[[ STUDY MATERIAL open ]]

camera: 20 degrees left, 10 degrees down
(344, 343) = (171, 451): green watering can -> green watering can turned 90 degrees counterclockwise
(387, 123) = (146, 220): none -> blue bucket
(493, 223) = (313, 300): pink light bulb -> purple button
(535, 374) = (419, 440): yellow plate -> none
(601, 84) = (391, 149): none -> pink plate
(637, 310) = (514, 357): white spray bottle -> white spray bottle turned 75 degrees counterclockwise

[[ STUDY MATERIAL closed ]]
[[ STUDY MATERIAL open ]]

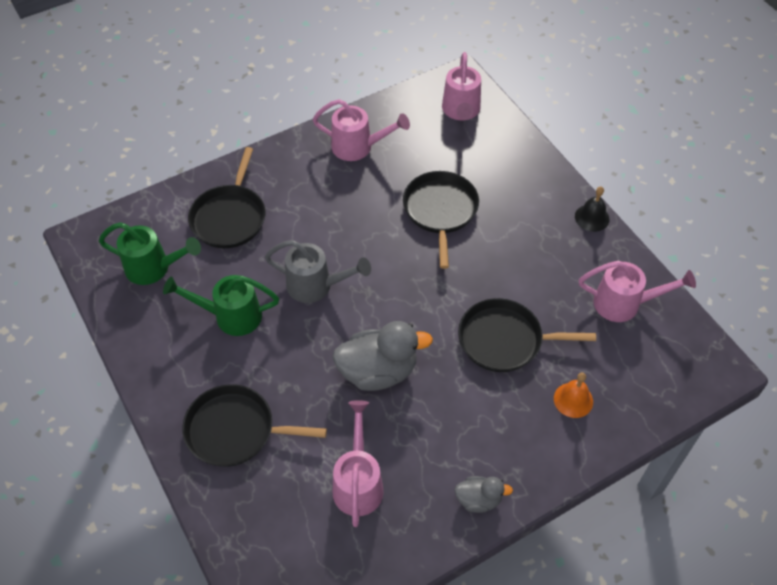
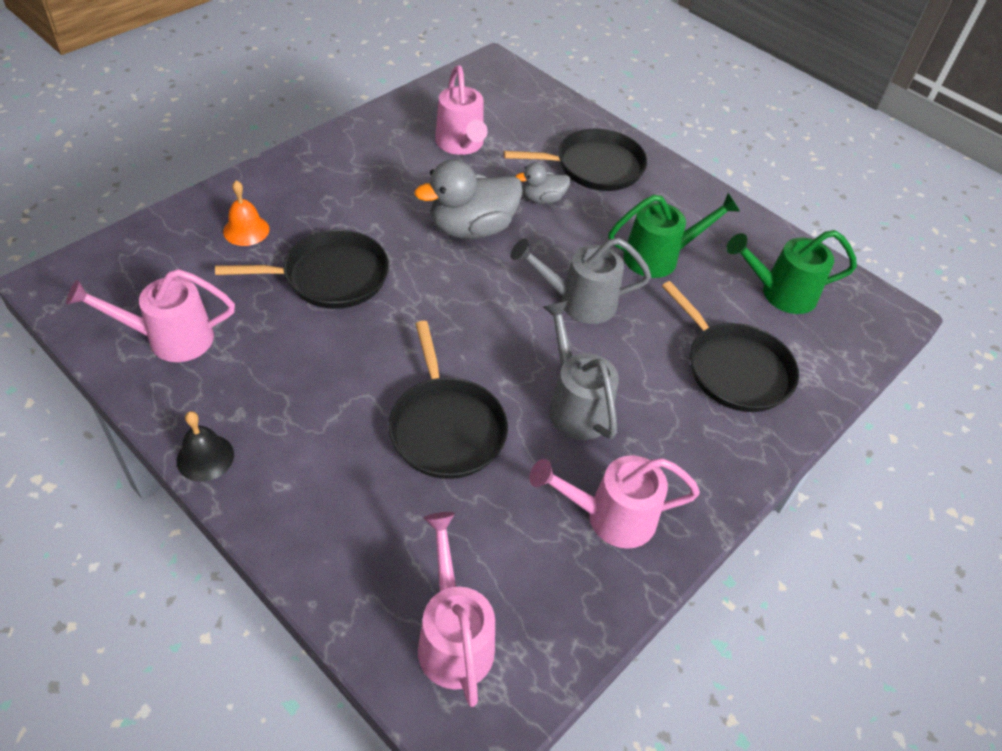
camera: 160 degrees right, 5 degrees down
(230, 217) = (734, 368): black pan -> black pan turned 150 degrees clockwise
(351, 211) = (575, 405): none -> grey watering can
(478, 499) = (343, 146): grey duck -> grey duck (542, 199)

[[ STUDY MATERIAL closed ]]

■ **WHAT TO DO**:
For every line of the material above that contains the word "none", show the line.

■ **RESPONSE**:
(387, 123) = (146, 220): none -> blue bucket
(535, 374) = (419, 440): yellow plate -> none
(601, 84) = (391, 149): none -> pink plate
(351, 211) = (575, 405): none -> grey watering can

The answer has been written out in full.